--- WHAT IS EXPECTED ---
Below are records; the lines starting at the one with "The grey cylinder" and ending at the one with "The yellow glue" must be reproduced exactly, both included. Pictures must not appear.

--- MATERIAL FOR THIS TASK ---
[Start of Attachment]

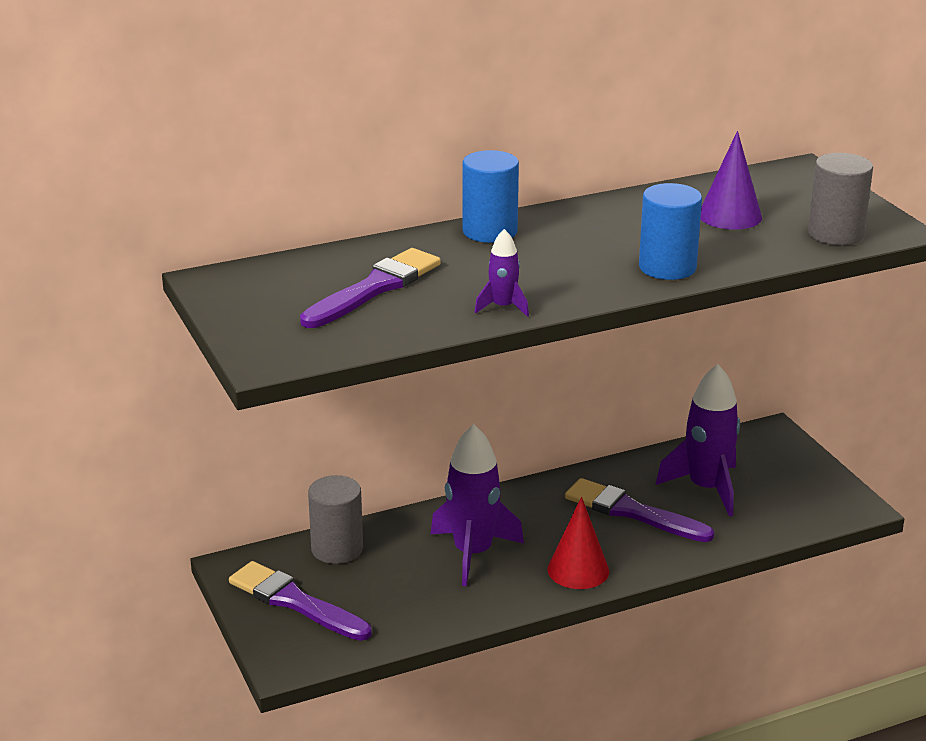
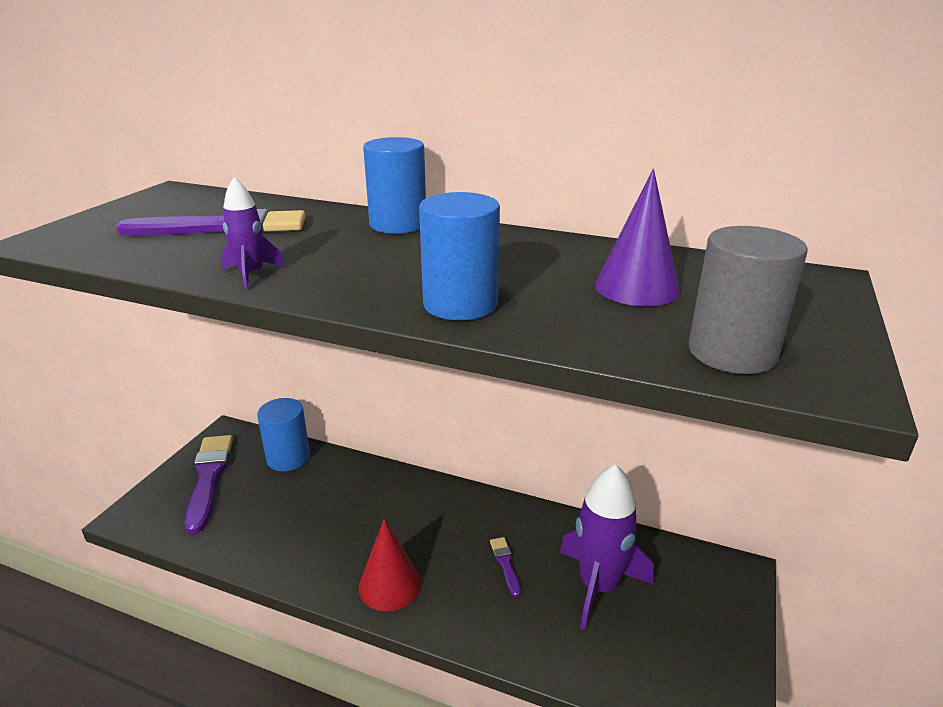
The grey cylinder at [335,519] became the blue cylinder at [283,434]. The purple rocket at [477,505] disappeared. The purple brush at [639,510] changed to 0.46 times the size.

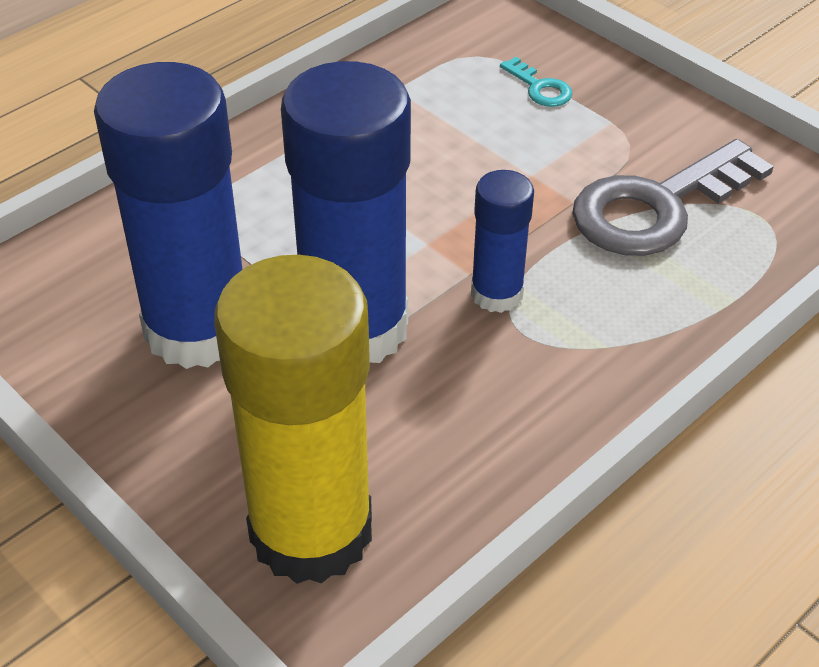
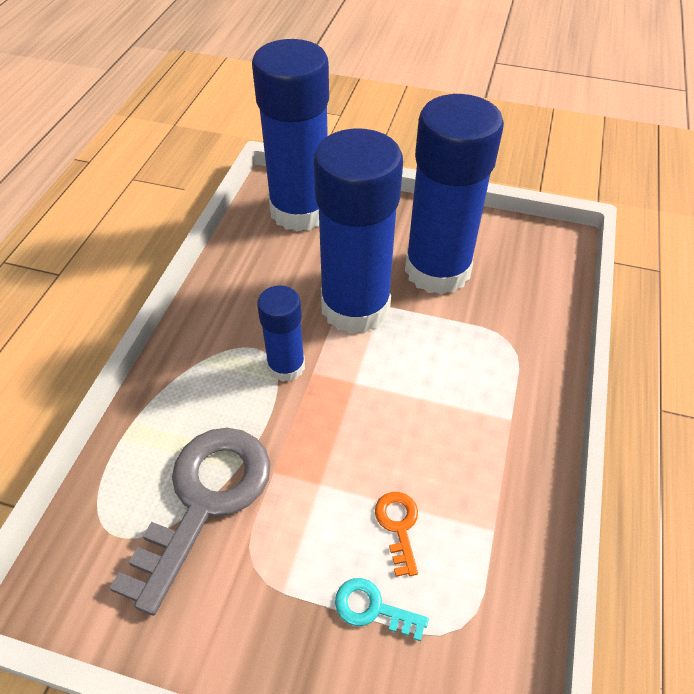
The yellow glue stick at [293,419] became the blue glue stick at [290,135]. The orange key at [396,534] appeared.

[End of Attachment]
[Start of Attachment]

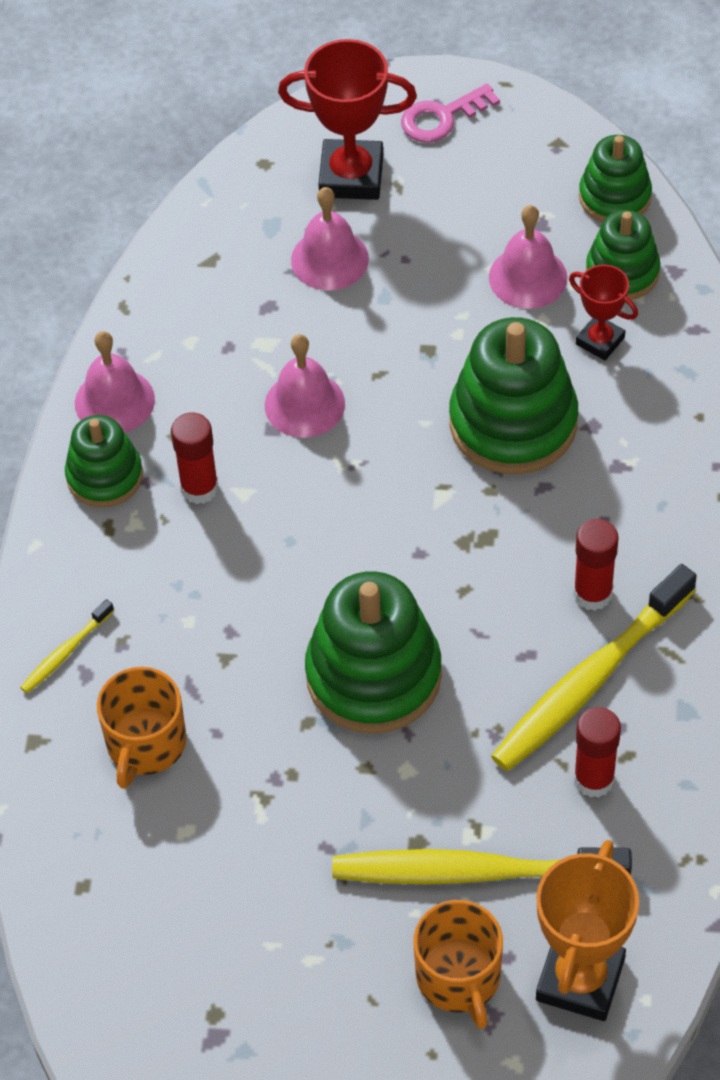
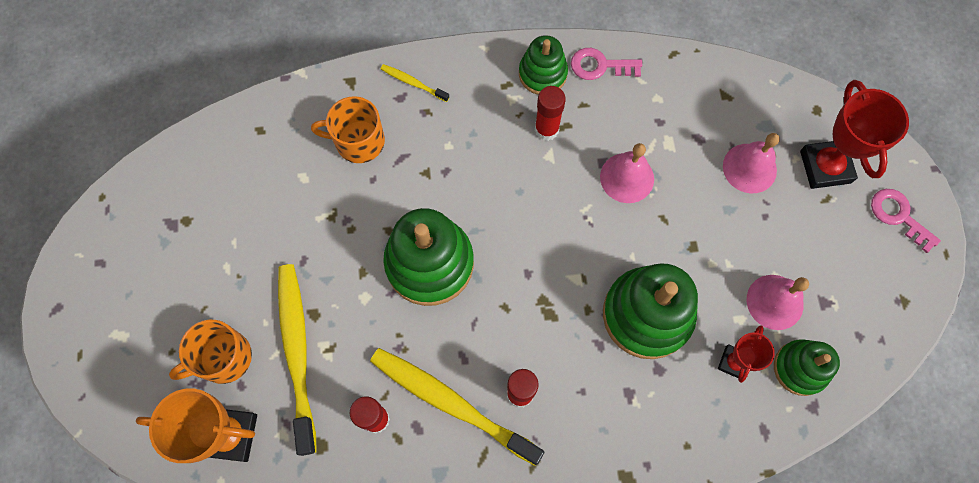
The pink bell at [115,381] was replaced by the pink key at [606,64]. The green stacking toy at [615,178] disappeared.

[End of Attachment]

--- WRITTEN ANSWER ---
The grey cylinder at [335,519] became the blue cylinder at [283,434]. The purple rocket at [477,505] disappeared. The purple brush at [639,510] changed to 0.46 times the size.

The yellow glue stick at [293,419] became the blue glue stick at [290,135]. The orange key at [396,534] appeared.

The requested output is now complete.